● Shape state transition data
★ ★ ★ ★

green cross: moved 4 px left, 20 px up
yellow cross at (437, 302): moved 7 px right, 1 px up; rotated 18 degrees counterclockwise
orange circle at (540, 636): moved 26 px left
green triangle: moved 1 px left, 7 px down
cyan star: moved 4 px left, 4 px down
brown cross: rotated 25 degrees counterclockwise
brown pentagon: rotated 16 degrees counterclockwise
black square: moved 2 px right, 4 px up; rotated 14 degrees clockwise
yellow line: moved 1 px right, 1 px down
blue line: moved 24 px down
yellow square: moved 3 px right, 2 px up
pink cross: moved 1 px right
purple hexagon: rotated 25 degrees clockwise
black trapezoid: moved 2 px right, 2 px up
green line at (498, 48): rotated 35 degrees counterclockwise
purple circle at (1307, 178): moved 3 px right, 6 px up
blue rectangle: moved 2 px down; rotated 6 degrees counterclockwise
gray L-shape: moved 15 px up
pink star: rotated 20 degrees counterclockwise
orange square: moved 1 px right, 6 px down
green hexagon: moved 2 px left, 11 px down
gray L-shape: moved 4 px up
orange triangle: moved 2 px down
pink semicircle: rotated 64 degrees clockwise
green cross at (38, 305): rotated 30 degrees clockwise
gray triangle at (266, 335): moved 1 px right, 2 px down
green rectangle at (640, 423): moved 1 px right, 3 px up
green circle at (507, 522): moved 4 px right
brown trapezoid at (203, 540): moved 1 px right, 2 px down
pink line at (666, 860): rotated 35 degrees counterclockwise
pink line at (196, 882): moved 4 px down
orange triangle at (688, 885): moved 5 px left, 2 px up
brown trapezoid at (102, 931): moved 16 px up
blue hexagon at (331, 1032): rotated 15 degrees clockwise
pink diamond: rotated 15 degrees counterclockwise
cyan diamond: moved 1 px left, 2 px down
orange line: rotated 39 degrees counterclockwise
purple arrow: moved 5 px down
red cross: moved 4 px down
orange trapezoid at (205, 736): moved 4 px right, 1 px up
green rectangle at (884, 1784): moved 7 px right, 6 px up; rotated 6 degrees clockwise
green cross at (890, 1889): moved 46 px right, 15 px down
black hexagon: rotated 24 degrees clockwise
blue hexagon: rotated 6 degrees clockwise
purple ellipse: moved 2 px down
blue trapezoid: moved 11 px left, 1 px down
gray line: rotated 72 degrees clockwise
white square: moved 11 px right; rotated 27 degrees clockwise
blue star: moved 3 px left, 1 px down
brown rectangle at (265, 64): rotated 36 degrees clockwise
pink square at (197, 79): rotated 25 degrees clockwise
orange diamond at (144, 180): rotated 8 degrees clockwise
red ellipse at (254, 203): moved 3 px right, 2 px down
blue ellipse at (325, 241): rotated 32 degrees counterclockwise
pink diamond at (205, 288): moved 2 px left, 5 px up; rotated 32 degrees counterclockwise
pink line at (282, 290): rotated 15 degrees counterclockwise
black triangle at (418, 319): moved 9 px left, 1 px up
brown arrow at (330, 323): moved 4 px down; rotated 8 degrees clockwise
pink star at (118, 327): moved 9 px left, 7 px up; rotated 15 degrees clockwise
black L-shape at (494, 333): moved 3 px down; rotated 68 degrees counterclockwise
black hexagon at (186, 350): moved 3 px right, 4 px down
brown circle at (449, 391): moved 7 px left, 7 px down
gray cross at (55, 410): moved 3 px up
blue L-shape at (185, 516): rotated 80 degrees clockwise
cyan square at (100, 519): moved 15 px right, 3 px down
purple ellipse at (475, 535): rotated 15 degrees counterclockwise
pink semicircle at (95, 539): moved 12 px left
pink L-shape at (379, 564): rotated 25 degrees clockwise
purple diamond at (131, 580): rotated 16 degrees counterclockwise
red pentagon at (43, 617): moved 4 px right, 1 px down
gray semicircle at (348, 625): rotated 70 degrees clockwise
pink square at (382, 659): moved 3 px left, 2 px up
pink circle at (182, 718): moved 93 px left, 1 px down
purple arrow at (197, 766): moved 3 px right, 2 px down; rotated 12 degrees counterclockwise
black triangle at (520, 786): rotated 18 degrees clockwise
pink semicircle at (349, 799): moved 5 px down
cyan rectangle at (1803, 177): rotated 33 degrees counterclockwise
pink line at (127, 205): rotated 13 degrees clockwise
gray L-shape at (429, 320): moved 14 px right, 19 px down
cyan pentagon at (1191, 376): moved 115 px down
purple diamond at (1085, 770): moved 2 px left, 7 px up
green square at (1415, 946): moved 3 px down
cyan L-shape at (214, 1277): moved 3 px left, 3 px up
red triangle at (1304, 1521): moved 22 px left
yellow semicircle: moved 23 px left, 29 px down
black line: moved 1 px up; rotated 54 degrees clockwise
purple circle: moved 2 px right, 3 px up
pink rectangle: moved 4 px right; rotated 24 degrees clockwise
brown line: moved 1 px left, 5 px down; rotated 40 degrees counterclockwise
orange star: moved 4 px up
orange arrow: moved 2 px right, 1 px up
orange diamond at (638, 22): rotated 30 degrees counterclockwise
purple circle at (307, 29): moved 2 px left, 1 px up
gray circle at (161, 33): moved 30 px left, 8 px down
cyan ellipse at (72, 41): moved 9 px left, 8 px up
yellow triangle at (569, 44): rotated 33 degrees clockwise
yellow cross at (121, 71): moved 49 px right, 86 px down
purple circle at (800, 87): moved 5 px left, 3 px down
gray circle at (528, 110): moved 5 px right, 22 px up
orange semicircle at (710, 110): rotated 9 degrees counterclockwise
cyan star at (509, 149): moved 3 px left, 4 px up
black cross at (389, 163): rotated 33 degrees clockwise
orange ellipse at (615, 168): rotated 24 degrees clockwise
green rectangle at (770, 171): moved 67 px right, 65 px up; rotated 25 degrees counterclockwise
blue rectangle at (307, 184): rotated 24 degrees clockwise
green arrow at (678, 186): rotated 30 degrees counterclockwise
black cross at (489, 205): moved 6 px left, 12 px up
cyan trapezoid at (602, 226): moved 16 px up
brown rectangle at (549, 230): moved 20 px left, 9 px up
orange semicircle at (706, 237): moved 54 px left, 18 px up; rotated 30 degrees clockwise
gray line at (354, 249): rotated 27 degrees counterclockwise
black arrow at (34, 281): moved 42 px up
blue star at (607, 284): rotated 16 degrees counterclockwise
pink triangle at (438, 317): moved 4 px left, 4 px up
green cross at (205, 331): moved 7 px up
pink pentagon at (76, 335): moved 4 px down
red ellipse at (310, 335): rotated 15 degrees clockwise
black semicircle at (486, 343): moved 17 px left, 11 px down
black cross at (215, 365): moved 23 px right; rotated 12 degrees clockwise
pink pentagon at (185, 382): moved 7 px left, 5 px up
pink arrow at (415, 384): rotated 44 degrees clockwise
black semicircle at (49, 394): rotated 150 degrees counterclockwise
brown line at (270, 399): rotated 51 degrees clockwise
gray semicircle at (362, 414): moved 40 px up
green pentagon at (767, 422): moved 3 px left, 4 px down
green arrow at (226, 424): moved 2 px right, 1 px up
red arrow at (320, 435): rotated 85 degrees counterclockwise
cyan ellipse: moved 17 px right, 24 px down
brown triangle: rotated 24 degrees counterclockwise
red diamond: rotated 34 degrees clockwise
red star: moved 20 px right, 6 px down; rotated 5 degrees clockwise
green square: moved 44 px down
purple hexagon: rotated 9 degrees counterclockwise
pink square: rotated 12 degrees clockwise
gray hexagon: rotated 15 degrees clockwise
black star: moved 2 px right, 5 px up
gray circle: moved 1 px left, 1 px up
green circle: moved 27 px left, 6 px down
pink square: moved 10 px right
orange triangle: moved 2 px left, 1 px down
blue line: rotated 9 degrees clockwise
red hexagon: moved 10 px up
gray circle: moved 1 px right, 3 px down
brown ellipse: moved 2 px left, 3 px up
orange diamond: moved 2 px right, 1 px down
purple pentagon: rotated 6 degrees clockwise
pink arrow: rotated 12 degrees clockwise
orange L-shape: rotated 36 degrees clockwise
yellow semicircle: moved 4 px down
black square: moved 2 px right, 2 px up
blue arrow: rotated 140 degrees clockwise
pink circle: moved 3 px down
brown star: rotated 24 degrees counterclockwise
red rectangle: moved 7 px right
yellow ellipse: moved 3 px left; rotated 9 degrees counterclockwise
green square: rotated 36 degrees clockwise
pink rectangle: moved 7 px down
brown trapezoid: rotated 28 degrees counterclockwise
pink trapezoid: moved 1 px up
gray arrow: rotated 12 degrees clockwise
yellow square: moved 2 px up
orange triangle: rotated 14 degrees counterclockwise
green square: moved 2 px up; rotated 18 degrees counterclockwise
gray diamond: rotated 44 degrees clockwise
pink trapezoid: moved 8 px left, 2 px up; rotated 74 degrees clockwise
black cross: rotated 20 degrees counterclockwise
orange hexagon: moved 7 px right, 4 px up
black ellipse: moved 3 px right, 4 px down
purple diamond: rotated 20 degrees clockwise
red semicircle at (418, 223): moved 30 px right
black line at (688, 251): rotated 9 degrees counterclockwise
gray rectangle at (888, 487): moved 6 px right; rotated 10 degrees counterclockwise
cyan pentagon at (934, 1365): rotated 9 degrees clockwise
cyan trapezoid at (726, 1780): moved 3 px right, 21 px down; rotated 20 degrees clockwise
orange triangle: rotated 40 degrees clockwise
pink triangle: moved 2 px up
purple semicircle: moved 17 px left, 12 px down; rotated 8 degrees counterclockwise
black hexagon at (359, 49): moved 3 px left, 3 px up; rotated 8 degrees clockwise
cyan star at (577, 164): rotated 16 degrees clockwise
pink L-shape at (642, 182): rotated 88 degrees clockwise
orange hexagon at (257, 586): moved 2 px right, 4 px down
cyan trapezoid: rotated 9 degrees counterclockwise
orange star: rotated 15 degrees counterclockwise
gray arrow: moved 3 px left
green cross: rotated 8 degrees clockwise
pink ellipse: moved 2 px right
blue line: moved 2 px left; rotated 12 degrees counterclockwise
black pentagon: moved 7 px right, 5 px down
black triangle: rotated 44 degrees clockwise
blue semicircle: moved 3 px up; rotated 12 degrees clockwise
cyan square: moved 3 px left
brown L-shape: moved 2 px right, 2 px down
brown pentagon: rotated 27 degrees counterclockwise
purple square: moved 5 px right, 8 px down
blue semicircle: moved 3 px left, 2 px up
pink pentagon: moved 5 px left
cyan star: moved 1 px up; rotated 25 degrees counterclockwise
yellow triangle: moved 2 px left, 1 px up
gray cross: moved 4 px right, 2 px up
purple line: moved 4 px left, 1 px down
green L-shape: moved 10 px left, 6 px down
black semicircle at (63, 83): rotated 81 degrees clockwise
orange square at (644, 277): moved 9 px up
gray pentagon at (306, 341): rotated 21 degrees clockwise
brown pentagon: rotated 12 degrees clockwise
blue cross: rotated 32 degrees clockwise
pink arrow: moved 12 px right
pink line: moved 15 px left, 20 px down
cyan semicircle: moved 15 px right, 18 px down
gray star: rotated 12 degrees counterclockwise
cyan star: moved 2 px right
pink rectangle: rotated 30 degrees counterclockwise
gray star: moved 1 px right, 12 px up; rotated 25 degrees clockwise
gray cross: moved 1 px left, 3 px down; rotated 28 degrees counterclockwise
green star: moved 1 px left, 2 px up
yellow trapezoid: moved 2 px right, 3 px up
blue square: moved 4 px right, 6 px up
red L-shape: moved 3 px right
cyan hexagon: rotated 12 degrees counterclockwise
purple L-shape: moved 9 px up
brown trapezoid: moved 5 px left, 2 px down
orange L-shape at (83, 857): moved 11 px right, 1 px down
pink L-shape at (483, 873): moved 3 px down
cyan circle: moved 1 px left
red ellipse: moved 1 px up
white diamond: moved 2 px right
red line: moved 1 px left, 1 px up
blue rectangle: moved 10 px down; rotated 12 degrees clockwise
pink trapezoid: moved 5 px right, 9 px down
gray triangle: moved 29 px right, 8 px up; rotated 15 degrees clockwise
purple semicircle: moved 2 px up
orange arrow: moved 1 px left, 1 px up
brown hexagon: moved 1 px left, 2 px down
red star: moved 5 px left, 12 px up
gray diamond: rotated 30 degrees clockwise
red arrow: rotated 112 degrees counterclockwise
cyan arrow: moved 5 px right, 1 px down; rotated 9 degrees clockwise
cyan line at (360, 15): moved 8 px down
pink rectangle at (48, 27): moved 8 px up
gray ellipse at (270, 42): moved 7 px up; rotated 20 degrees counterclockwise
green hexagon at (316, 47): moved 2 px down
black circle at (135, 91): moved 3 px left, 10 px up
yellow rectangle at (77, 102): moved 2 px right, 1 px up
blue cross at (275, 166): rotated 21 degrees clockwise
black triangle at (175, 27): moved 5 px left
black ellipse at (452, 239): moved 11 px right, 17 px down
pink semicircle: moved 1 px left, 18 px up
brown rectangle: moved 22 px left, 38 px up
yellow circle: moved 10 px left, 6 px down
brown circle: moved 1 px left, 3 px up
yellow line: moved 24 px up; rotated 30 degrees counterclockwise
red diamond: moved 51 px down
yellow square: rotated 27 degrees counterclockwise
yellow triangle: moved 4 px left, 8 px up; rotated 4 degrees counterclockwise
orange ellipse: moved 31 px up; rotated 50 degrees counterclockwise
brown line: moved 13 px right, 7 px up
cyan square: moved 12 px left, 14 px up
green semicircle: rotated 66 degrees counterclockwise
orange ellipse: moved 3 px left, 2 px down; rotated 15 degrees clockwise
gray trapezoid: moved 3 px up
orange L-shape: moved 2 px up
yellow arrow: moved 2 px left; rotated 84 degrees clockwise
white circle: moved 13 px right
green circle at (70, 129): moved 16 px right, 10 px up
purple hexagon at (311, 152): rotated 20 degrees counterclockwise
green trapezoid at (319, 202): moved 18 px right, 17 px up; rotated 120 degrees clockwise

★ ★ ★ ★

● WHAT IS NEEDED
Show every line above in which the word "white" is found.

● TASK RESULT
white square: moved 11 px right; rotated 27 degrees clockwise
white diamond: moved 2 px right
white circle: moved 13 px right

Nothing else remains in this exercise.